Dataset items
'''

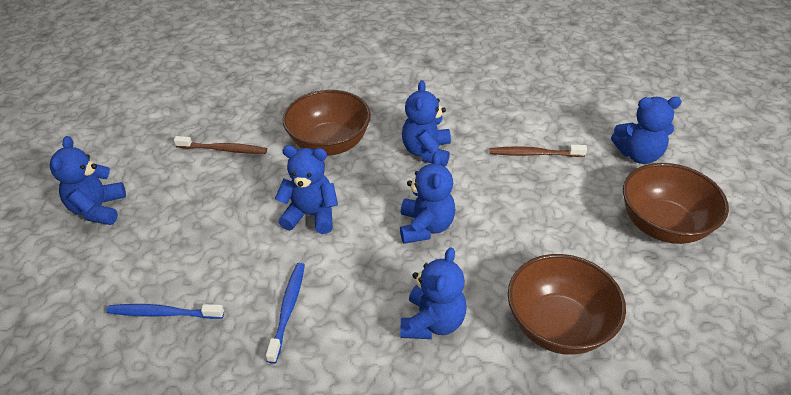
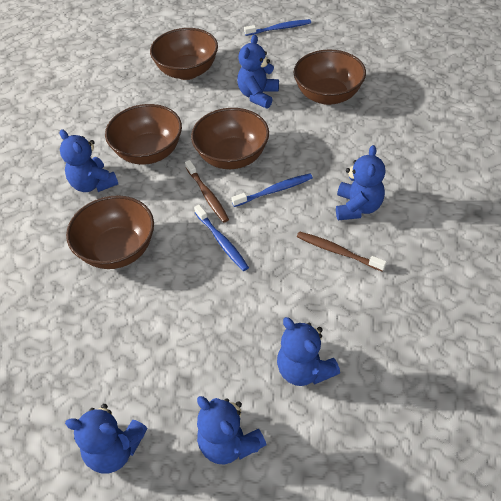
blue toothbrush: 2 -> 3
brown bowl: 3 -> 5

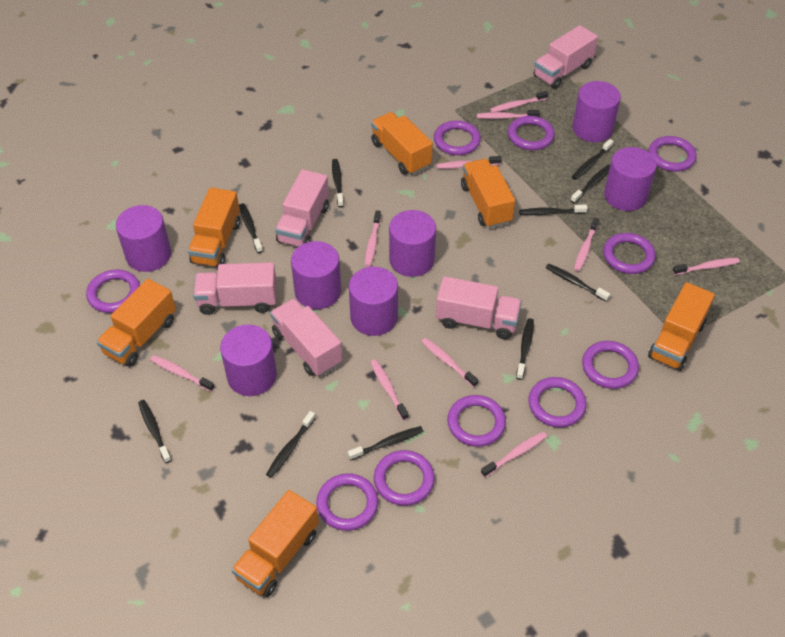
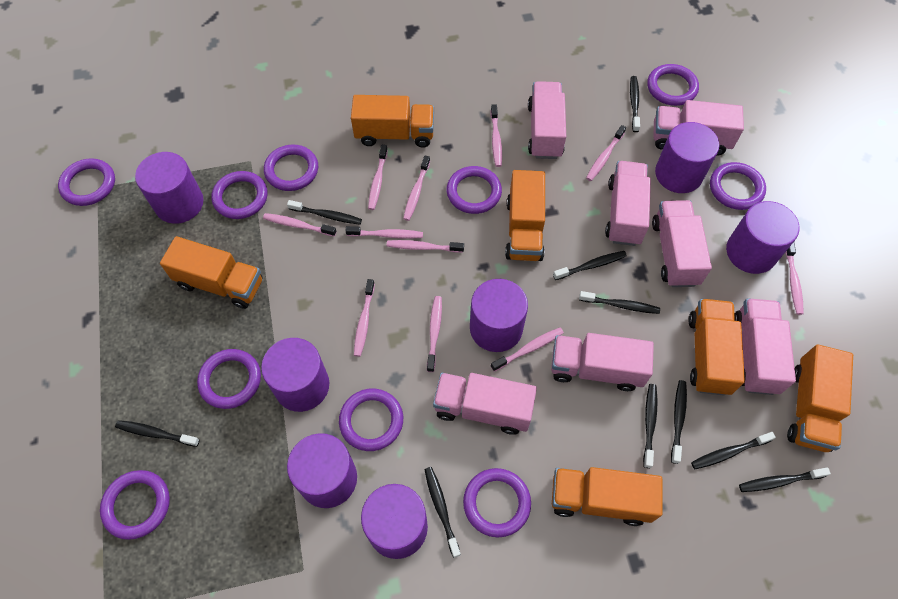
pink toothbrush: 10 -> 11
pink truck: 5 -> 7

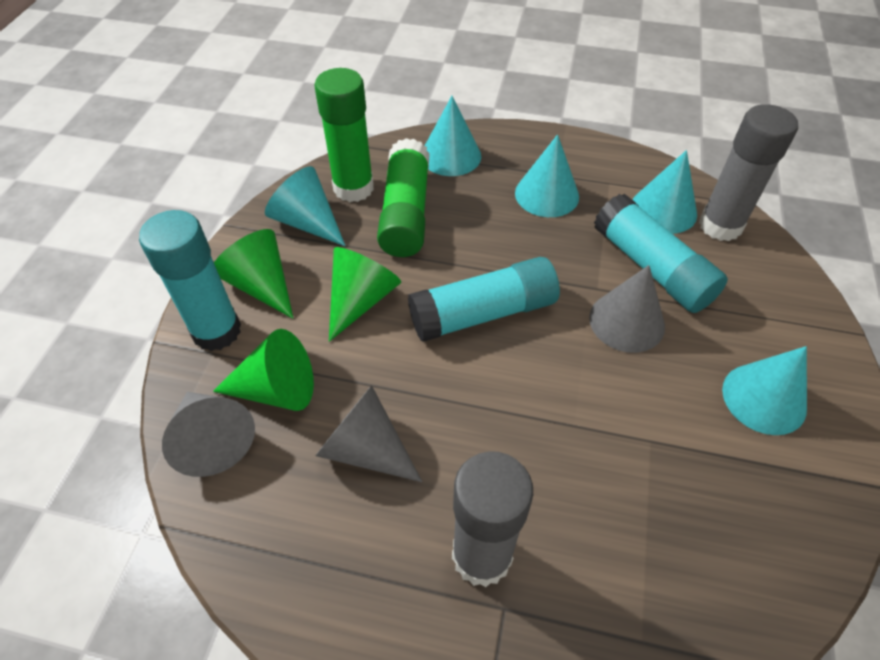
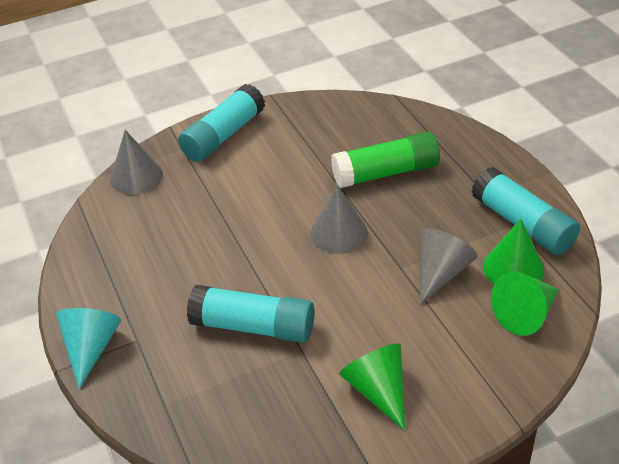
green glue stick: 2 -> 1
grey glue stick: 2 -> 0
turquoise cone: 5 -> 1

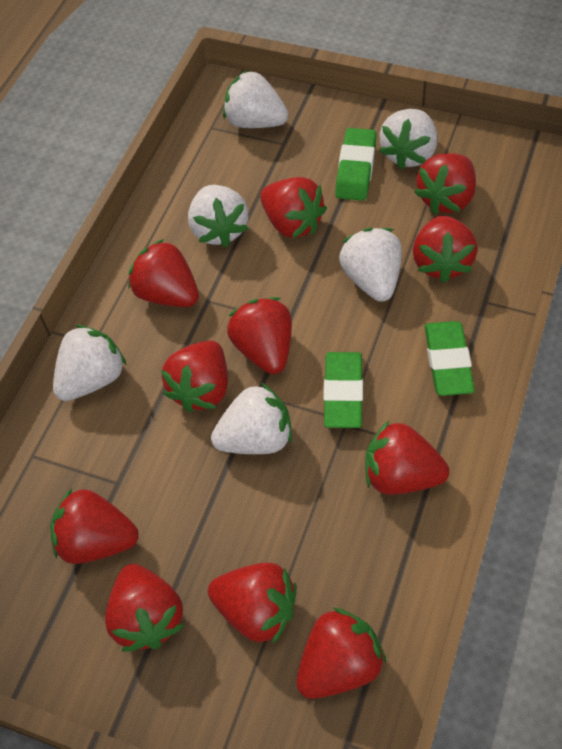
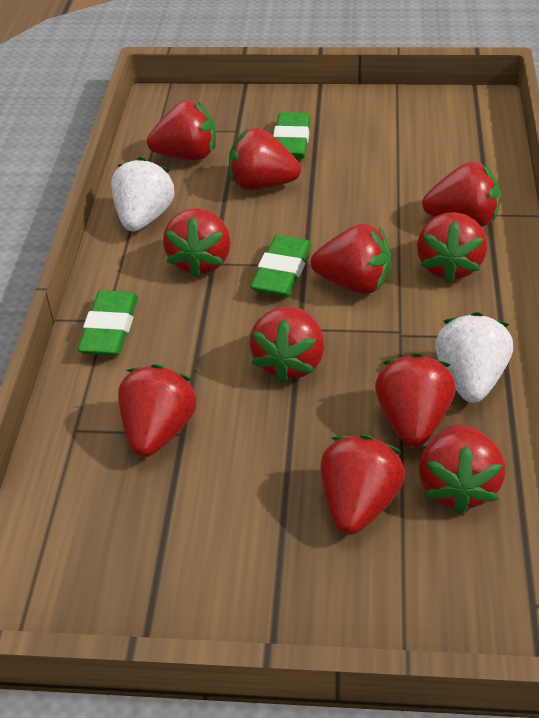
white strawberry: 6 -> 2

'''

● ACTIVITY
Please retype the lines from the one that contains "pink toothbrush: 10 -> 11" through the final line of the data, both included, without any pictures.

● WRITTEN ANSWER
pink toothbrush: 10 -> 11
pink truck: 5 -> 7

green glue stick: 2 -> 1
grey glue stick: 2 -> 0
turquoise cone: 5 -> 1

white strawberry: 6 -> 2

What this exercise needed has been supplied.